━━━ INPUT FOR THIS TASK

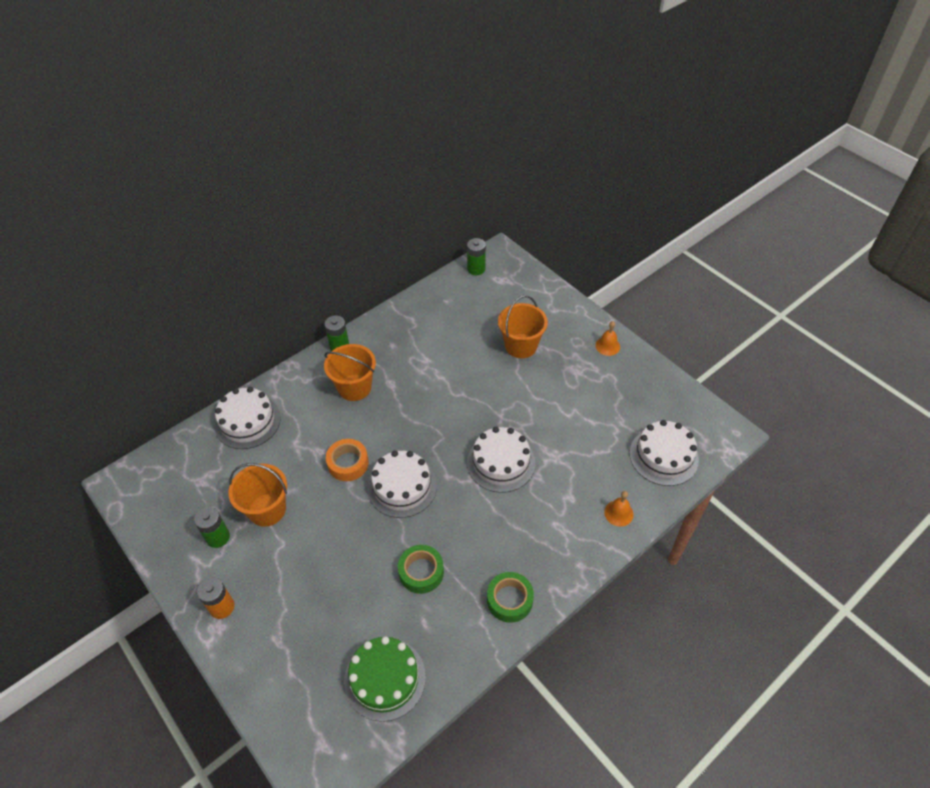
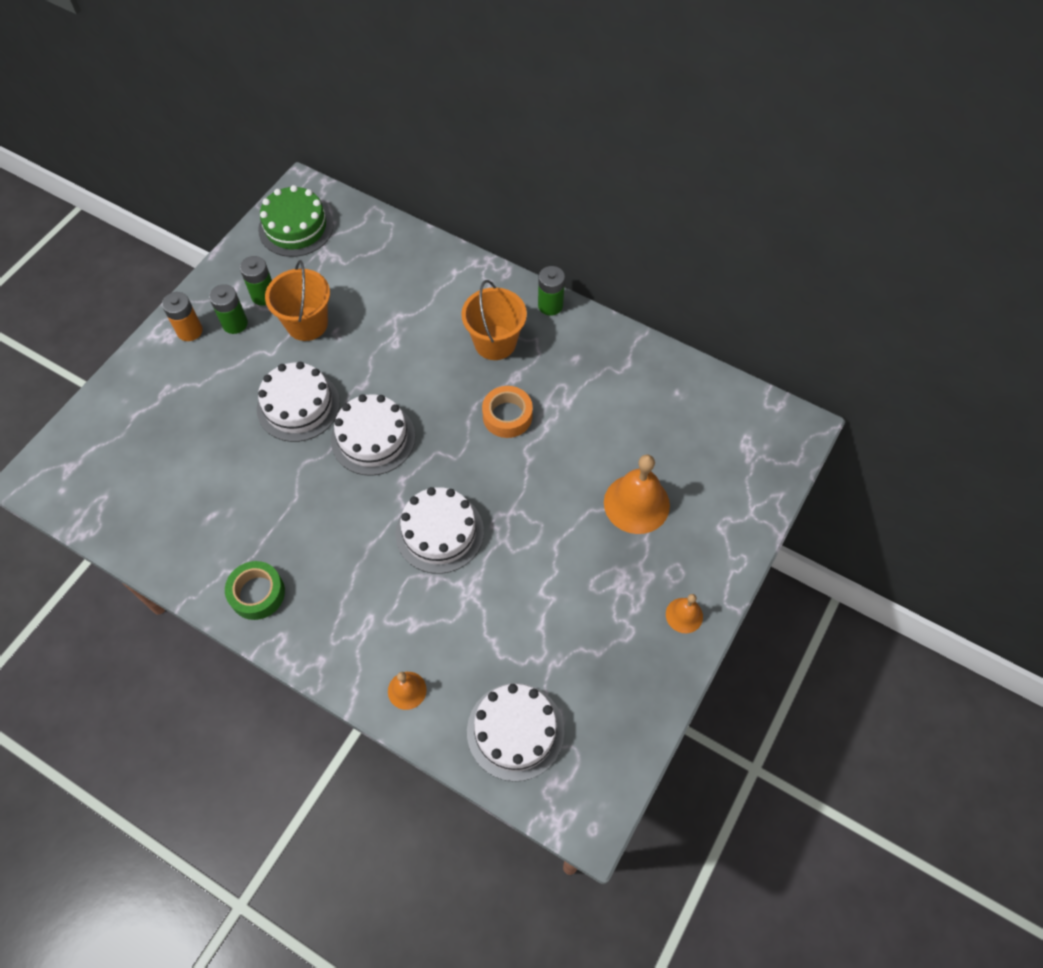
camera: 70 degrees right, 10 degrees up
white cake [214,387,281,449] -> white cake moved to [257,362,340,442]
orange tape [326,439,369,481] -> orange tape moved to [482,386,533,438]
green cake [344,636,426,722] -> green cake moved to [258,185,333,257]
green tape [398,545,444,594] -> none
green battery [467,238,486,275] -> green battery moved to [209,284,248,334]
orange bucket [498,295,548,358] -> orange bell [604,455,670,534]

━━━━━━

→ REQUEST: Please restate word for word only the lines from the one with "green cake [344,636,426,722]" through the final line of the listing above, both of them included.

→ EXERCISE RESPONSE:
green cake [344,636,426,722] -> green cake moved to [258,185,333,257]
green tape [398,545,444,594] -> none
green battery [467,238,486,275] -> green battery moved to [209,284,248,334]
orange bucket [498,295,548,358] -> orange bell [604,455,670,534]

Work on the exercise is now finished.